::: Material for the task :::

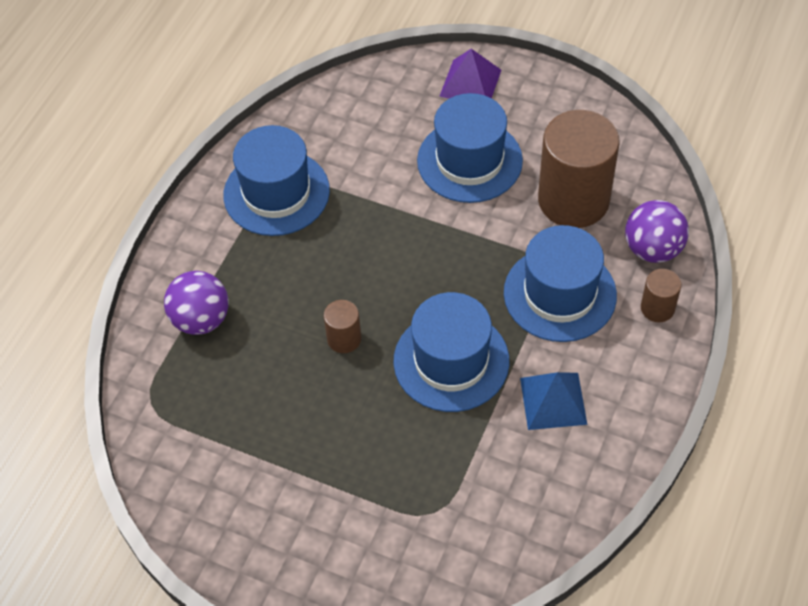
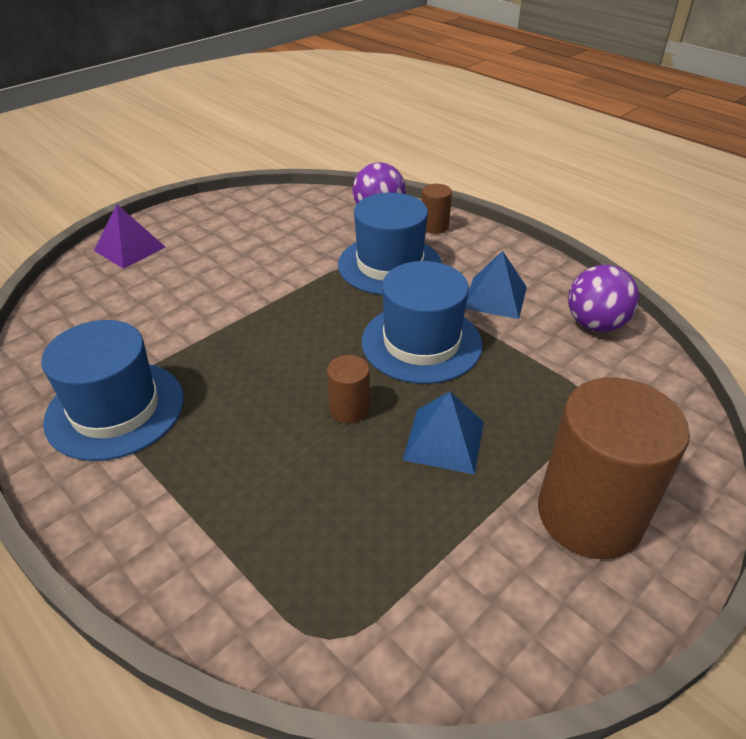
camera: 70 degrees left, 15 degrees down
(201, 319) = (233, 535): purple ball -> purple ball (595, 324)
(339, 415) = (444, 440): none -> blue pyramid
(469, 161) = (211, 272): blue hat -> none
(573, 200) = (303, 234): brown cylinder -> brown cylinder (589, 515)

:::

Produce a verbatim copy of every entry, excluding pictures.

* _Answer space_
camera: 70 degrees left, 15 degrees down
(201, 319) = (233, 535): purple ball -> purple ball (595, 324)
(339, 415) = (444, 440): none -> blue pyramid
(469, 161) = (211, 272): blue hat -> none
(573, 200) = (303, 234): brown cylinder -> brown cylinder (589, 515)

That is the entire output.